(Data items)
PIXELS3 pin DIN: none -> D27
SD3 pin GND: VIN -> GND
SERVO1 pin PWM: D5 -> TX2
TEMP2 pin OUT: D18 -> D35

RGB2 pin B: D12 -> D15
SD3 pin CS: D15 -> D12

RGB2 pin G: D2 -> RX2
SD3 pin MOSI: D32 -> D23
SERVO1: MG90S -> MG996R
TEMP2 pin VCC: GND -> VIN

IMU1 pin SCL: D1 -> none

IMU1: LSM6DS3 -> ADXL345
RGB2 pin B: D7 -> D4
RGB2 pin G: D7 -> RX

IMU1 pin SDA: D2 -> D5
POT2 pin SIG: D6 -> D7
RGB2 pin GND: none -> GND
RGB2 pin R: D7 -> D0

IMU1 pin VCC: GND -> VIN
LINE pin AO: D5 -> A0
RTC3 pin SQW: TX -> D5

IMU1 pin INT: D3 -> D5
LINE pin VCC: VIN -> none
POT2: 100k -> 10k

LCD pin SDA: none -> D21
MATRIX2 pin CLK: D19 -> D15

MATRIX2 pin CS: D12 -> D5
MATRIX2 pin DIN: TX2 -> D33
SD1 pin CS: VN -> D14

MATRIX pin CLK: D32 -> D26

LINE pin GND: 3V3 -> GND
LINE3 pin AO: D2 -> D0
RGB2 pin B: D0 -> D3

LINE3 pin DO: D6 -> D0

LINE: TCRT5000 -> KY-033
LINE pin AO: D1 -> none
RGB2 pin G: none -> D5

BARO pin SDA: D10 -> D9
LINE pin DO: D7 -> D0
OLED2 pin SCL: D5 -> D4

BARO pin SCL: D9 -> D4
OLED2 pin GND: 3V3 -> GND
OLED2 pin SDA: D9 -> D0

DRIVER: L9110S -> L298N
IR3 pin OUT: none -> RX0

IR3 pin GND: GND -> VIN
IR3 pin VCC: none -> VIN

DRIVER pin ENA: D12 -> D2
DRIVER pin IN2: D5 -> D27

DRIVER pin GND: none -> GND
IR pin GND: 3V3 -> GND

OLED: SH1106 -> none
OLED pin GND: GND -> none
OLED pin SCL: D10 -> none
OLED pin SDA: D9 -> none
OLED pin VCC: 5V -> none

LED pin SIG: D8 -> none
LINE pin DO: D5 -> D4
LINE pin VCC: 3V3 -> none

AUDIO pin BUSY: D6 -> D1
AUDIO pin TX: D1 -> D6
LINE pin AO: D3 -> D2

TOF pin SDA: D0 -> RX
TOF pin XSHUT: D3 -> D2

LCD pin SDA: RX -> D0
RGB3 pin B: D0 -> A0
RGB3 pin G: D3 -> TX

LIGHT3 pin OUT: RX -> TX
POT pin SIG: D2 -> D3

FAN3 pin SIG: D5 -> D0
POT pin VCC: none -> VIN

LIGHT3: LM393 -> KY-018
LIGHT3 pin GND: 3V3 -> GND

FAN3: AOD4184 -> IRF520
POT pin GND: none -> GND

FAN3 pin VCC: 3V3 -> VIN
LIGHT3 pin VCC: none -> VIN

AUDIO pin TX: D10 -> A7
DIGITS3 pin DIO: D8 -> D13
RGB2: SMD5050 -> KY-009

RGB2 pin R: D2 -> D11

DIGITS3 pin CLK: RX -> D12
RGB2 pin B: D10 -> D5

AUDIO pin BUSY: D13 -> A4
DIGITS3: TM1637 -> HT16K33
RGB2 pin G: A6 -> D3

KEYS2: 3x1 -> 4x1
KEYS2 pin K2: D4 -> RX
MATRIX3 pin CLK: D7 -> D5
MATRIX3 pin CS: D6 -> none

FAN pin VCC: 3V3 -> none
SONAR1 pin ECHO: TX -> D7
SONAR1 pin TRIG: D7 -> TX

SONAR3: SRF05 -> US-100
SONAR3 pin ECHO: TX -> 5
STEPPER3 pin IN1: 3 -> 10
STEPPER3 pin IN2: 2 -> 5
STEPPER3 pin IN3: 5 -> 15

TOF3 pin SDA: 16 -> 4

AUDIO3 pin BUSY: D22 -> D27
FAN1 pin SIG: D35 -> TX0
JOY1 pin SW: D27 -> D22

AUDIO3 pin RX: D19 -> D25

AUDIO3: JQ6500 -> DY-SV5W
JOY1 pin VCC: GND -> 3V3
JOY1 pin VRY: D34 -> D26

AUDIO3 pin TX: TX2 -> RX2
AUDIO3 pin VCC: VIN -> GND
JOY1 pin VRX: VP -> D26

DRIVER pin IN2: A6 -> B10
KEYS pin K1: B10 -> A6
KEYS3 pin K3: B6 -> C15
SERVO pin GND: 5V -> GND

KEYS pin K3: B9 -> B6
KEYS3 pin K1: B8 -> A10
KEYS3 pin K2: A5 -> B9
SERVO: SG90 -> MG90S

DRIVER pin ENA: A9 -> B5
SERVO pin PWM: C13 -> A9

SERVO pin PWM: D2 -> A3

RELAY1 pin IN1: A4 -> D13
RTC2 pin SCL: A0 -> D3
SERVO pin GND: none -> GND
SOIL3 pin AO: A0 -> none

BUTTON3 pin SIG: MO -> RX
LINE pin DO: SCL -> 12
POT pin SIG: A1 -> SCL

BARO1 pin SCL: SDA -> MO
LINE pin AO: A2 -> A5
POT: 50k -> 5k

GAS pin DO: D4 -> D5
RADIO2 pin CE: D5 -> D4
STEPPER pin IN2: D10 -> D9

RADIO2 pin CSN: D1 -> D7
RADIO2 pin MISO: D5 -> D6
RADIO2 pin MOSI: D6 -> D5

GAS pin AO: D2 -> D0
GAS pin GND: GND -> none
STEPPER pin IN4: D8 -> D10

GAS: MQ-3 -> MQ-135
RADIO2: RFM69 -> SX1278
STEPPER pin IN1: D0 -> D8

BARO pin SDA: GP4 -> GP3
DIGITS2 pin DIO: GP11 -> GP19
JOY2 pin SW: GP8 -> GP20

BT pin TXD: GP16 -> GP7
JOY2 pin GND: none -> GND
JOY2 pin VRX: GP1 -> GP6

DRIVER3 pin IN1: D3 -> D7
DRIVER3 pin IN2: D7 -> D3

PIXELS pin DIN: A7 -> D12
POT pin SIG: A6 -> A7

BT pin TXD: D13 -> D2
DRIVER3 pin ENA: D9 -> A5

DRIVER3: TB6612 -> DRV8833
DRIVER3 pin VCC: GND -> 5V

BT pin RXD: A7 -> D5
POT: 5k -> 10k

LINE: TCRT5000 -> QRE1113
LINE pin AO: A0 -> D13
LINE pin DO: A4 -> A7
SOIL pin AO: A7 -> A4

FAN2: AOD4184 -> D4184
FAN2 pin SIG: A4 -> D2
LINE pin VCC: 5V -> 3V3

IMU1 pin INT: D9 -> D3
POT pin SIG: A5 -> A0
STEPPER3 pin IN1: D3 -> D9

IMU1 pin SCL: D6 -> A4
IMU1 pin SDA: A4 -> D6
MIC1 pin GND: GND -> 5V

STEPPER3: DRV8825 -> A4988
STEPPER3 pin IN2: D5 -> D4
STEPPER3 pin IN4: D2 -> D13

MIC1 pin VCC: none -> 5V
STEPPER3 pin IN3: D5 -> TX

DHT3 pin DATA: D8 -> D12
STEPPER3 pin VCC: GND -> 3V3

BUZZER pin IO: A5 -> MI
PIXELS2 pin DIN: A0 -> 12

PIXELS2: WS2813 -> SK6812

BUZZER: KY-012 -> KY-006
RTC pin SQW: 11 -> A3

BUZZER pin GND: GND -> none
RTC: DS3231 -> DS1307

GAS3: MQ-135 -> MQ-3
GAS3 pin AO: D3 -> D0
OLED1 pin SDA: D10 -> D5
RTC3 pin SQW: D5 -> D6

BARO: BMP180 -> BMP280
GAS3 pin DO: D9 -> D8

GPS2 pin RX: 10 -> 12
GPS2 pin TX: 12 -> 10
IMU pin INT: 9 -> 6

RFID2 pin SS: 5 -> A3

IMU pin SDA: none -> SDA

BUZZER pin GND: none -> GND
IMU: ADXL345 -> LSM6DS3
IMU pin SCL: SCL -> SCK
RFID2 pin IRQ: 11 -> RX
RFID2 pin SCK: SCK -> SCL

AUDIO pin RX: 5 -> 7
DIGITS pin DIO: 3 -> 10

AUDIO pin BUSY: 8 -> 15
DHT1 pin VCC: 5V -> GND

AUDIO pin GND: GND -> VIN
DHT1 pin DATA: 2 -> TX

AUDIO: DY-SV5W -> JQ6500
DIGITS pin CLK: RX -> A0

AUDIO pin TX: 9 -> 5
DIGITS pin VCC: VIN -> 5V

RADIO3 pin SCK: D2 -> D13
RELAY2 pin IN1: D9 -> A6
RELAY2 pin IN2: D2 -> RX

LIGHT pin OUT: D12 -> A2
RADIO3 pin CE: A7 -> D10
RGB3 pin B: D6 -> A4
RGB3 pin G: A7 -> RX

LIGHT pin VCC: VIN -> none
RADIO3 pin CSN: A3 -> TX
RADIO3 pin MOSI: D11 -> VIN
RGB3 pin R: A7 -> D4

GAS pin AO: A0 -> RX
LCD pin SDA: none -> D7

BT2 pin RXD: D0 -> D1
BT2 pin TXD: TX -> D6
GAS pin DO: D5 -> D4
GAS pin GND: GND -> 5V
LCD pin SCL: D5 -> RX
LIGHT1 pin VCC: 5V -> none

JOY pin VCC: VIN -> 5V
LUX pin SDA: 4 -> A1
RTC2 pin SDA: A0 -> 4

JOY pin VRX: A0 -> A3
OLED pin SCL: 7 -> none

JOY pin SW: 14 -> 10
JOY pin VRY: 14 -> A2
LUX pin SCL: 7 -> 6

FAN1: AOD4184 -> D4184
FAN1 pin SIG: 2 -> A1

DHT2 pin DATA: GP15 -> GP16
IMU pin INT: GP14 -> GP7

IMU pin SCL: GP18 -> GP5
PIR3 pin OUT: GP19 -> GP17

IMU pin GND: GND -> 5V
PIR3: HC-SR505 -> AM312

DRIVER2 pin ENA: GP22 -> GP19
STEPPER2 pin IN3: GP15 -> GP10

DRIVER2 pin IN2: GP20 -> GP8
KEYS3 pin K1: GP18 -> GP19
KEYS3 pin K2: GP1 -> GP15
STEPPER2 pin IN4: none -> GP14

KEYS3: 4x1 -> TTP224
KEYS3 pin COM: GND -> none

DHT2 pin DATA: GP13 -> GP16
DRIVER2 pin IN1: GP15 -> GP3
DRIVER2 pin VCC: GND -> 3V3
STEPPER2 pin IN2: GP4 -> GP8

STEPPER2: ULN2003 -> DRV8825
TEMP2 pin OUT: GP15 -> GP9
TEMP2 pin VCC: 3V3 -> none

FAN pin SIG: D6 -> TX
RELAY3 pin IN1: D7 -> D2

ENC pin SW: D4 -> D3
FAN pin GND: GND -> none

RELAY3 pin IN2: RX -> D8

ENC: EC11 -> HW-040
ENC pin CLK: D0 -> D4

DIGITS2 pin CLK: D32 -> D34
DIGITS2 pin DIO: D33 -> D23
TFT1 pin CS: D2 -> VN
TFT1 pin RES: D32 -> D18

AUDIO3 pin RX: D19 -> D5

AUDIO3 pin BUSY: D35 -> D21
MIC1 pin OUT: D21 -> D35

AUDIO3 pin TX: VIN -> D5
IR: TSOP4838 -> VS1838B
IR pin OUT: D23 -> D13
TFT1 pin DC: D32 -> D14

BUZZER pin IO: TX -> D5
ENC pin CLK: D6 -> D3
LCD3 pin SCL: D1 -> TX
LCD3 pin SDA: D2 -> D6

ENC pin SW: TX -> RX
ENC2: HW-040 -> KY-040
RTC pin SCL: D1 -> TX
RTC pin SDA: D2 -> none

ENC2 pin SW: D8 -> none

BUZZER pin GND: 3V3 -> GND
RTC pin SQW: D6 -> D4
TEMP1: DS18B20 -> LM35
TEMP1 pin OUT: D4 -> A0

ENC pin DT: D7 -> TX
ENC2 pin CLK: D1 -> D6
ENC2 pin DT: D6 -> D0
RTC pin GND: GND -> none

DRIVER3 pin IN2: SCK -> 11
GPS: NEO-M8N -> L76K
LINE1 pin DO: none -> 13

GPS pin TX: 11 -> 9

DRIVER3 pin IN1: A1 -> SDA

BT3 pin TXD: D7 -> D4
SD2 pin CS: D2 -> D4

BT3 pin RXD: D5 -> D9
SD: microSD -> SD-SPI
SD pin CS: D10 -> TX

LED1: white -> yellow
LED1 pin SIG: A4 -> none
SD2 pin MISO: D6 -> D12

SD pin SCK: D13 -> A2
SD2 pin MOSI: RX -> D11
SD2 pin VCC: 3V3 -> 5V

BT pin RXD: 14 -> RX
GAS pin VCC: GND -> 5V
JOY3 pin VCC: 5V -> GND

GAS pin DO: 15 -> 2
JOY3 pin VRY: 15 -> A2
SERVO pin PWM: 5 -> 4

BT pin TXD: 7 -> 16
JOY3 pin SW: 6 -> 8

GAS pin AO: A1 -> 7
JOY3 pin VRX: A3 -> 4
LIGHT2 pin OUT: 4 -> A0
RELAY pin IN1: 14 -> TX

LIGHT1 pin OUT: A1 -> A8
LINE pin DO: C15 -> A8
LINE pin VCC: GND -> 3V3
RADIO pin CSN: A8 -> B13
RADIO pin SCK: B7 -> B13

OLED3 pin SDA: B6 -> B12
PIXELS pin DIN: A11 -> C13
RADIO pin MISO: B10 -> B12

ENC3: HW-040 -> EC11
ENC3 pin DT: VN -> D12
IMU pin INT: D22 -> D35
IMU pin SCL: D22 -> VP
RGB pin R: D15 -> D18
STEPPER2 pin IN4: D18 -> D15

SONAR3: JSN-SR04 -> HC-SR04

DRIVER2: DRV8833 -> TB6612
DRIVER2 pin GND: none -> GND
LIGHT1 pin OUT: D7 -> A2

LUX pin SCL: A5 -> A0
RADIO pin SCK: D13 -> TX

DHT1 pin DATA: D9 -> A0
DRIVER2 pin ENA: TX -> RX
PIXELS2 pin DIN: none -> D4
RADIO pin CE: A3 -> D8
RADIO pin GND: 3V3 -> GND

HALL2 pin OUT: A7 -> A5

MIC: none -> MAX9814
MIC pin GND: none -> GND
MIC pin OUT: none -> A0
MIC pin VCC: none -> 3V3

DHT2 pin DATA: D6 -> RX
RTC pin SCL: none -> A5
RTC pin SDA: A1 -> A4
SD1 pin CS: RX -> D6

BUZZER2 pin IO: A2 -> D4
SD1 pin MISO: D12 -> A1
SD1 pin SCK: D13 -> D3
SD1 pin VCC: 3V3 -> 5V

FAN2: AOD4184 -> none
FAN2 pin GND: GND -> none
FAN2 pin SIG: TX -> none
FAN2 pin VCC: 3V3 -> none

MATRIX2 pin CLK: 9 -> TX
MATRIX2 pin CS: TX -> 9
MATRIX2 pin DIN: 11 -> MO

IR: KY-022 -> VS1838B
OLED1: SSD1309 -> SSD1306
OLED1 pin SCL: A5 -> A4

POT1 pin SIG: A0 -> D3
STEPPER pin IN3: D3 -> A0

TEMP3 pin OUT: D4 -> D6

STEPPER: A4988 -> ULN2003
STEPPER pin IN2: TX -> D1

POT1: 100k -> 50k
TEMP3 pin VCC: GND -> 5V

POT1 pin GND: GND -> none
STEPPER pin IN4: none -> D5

--- Exercise requirements ---
The answer is the lines above between the line holding "SD2 pin CS: D2 -> D4" and the line holding "JOY3 pin VCC: 5V -> GND", inclusive, each written out exactly, and no others.

--- Expected output ---
SD2 pin CS: D2 -> D4

BT3 pin RXD: D5 -> D9
SD: microSD -> SD-SPI
SD pin CS: D10 -> TX

LED1: white -> yellow
LED1 pin SIG: A4 -> none
SD2 pin MISO: D6 -> D12

SD pin SCK: D13 -> A2
SD2 pin MOSI: RX -> D11
SD2 pin VCC: 3V3 -> 5V

BT pin RXD: 14 -> RX
GAS pin VCC: GND -> 5V
JOY3 pin VCC: 5V -> GND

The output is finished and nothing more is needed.